*WHAT TO WORK ON*.
Count the lines below in which "XSHUT" appears, then give that number by itself.

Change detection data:
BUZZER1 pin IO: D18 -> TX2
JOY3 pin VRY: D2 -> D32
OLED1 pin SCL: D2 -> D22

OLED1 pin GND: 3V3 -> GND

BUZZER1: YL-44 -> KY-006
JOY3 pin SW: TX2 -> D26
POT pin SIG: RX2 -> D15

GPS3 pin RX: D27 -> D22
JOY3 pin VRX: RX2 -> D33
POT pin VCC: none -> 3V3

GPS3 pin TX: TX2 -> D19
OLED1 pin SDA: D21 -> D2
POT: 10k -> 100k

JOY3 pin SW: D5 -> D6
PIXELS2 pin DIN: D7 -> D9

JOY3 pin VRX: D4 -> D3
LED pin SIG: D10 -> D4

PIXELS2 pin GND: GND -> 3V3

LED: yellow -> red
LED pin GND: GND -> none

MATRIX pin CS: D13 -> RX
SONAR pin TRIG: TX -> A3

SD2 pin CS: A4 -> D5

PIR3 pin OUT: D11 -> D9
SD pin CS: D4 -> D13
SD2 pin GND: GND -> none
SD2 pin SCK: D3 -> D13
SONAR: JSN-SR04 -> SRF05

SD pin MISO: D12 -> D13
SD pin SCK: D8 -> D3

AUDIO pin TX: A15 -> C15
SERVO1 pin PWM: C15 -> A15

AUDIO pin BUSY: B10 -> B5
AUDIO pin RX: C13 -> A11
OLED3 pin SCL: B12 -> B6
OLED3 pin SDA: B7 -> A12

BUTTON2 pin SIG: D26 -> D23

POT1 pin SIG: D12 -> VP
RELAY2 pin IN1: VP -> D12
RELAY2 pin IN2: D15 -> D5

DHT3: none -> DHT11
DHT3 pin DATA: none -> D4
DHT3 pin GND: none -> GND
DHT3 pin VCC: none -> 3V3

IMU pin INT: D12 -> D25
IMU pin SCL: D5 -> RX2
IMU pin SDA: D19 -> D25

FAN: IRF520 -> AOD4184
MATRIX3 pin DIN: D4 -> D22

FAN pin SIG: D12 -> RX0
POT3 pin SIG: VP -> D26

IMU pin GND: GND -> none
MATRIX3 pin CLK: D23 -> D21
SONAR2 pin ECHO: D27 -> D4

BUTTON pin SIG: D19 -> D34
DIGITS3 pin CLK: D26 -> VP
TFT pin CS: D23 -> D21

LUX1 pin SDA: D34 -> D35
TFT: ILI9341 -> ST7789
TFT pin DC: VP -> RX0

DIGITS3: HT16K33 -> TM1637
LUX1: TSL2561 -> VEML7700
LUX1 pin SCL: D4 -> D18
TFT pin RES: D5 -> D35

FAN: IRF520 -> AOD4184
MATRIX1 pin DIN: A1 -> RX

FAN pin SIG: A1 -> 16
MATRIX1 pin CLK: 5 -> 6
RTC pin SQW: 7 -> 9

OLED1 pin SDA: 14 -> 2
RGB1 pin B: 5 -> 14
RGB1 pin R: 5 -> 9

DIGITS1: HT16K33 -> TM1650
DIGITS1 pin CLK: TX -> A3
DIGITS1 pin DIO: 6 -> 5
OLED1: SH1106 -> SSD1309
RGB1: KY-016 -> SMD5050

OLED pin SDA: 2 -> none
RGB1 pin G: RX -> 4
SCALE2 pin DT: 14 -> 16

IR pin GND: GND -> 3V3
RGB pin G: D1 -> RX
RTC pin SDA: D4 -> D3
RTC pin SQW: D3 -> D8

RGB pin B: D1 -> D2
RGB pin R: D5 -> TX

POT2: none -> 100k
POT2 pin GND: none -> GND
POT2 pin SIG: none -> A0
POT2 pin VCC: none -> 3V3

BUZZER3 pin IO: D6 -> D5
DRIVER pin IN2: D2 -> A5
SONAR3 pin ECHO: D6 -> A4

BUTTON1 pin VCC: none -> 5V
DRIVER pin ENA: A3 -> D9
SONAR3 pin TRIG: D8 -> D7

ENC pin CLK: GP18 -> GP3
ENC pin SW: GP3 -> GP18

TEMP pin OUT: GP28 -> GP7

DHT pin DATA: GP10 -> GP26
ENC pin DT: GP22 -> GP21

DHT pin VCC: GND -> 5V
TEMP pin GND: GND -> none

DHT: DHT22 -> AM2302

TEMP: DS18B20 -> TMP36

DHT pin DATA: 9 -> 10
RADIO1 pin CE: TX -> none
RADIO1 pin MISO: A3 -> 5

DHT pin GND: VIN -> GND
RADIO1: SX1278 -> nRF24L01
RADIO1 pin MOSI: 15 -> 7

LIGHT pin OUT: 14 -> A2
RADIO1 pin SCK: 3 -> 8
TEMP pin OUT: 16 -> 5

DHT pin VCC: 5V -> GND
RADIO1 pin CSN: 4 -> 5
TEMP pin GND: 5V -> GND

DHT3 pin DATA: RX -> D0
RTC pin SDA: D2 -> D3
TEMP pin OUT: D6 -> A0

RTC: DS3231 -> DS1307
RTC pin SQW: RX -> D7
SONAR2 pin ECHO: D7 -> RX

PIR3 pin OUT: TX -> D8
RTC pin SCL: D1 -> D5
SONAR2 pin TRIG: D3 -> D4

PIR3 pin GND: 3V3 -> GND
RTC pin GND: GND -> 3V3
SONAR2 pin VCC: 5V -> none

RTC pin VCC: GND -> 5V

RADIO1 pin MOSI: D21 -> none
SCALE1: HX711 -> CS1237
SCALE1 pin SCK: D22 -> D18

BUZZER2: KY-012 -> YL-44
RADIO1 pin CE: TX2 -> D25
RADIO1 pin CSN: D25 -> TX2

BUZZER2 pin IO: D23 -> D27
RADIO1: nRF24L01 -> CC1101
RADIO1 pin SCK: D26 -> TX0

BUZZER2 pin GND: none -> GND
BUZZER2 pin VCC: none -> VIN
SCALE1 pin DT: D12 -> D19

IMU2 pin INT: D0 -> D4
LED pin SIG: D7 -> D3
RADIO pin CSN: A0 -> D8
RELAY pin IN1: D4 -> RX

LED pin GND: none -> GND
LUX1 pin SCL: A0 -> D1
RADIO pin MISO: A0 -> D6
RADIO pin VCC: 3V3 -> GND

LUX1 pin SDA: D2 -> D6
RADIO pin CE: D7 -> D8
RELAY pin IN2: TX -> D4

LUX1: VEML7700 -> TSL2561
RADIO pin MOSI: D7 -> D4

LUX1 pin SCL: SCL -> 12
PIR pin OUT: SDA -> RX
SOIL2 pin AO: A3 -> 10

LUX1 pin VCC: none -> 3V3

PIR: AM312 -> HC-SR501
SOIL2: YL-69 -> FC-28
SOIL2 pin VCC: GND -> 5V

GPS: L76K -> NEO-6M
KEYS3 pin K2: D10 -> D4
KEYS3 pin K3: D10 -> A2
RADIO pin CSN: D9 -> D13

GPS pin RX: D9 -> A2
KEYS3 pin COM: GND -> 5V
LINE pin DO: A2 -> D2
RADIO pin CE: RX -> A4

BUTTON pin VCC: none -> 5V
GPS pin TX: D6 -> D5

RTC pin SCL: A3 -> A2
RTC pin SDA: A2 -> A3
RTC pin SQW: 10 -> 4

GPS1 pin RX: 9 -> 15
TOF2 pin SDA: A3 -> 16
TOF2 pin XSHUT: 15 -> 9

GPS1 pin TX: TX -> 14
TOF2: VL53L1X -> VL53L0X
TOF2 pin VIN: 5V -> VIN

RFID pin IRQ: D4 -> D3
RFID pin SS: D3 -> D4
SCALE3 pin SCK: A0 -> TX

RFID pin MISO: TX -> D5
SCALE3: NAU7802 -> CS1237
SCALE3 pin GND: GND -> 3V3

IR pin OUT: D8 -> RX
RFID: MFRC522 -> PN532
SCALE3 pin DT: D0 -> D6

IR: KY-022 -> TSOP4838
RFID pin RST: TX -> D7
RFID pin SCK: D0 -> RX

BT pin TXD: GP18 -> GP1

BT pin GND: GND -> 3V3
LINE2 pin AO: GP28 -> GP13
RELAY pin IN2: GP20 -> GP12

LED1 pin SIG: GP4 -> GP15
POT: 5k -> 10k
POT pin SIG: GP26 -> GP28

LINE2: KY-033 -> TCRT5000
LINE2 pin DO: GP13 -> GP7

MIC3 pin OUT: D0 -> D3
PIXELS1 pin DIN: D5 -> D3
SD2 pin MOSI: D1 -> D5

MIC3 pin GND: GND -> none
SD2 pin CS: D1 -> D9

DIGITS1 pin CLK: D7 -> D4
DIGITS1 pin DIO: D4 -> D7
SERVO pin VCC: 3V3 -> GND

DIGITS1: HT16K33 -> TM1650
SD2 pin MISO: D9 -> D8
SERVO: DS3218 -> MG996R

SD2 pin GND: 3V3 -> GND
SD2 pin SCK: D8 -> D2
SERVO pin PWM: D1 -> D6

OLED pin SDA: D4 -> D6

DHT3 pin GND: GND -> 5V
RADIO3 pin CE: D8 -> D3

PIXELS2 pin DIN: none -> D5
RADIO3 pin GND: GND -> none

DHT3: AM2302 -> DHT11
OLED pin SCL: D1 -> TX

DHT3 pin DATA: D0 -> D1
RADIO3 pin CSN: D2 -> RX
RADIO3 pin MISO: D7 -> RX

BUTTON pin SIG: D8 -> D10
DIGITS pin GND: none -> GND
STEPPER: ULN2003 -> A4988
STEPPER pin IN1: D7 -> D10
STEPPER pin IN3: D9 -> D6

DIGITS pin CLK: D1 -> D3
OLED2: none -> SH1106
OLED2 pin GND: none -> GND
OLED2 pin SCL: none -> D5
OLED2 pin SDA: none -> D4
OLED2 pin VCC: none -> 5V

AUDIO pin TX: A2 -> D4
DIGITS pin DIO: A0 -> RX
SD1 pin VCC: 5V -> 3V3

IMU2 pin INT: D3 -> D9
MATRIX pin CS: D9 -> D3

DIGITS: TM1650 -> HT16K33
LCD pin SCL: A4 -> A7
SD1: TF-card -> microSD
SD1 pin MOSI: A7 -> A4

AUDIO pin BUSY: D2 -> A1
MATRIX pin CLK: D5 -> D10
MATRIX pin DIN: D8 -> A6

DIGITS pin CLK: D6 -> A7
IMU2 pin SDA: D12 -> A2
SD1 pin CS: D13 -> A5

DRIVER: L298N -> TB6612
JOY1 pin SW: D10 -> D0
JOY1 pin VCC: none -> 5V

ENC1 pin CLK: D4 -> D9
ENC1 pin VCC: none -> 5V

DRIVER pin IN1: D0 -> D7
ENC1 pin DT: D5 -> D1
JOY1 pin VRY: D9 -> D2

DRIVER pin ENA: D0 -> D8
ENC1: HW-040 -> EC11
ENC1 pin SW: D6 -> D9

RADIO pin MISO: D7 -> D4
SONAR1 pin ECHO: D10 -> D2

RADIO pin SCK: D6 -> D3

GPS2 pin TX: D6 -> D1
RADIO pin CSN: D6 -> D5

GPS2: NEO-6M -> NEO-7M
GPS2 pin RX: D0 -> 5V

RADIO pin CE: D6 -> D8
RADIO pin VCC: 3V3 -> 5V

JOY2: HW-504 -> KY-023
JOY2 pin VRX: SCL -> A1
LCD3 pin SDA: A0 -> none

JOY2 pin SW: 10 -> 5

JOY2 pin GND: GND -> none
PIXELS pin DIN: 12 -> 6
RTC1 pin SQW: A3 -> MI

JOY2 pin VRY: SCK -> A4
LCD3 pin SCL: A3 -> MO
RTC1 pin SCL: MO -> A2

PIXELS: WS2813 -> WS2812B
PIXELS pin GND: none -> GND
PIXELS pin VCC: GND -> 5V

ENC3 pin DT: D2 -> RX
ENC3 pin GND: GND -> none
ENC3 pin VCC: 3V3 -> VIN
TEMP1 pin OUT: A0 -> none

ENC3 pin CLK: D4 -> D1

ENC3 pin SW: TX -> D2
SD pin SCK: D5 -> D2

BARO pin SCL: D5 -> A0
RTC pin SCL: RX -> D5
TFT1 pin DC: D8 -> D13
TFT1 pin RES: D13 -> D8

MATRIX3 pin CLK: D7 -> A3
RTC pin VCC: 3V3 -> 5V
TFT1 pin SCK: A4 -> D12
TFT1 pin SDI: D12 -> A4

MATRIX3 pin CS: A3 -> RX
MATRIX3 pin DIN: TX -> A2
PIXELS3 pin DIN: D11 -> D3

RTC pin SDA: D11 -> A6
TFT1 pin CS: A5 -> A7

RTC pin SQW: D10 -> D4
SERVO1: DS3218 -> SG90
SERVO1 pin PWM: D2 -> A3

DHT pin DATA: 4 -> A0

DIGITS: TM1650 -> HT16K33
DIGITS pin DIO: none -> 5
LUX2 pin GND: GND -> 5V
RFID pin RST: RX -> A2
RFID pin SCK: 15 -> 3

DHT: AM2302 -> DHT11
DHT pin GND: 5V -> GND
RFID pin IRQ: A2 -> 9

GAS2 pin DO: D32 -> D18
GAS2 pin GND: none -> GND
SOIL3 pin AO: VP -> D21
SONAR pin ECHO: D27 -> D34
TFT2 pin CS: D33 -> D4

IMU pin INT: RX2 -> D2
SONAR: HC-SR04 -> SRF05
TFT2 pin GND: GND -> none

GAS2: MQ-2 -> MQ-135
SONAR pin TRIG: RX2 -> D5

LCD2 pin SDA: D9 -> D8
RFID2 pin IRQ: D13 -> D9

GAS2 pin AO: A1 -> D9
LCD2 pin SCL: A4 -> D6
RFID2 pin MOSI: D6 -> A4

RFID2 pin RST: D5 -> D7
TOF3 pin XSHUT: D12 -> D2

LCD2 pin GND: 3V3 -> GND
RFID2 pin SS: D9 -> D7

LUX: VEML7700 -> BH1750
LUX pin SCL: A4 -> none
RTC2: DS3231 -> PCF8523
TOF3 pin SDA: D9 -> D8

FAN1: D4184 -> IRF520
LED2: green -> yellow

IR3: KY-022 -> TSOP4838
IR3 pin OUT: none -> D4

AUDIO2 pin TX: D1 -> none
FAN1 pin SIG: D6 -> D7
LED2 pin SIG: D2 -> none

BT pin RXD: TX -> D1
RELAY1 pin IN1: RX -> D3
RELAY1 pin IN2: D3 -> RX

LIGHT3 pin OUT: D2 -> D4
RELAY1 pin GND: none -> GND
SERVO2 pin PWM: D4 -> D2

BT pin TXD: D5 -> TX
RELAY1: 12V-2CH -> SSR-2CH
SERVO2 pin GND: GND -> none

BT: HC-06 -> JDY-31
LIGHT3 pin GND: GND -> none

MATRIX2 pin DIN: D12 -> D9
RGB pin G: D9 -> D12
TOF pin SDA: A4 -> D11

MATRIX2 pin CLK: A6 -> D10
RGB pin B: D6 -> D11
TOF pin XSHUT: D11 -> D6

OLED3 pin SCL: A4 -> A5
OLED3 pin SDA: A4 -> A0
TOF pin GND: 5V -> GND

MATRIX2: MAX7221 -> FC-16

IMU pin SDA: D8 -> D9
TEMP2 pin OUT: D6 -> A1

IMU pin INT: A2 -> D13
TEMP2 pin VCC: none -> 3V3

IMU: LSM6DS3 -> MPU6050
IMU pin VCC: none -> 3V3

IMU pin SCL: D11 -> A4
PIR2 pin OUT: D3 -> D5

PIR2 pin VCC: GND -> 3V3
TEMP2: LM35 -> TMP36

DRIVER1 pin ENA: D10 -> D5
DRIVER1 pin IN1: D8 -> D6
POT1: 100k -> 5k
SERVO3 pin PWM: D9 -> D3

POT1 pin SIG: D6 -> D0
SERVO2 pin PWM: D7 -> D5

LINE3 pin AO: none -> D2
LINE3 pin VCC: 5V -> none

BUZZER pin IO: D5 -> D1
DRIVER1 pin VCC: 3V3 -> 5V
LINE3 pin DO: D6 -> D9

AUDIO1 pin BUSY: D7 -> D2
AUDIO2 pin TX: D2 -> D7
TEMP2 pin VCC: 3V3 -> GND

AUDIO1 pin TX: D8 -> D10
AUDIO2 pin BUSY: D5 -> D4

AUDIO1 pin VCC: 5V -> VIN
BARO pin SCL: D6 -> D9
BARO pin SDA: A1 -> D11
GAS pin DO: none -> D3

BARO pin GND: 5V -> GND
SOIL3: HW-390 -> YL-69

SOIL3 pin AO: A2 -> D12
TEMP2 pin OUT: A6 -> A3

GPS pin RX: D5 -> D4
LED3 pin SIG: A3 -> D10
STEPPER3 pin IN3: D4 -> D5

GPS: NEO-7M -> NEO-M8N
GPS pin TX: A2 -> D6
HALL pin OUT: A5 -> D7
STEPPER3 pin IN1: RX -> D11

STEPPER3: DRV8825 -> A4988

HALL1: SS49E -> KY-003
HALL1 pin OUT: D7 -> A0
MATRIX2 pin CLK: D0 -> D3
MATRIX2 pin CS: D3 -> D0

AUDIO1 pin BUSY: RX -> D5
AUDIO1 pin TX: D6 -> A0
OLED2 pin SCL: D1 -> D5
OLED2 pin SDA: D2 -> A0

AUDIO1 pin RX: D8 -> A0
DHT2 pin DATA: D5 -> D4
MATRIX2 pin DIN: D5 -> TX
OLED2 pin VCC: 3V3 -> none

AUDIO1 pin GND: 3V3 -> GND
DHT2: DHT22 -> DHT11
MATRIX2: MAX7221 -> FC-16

*TASK OUTPUT*.
3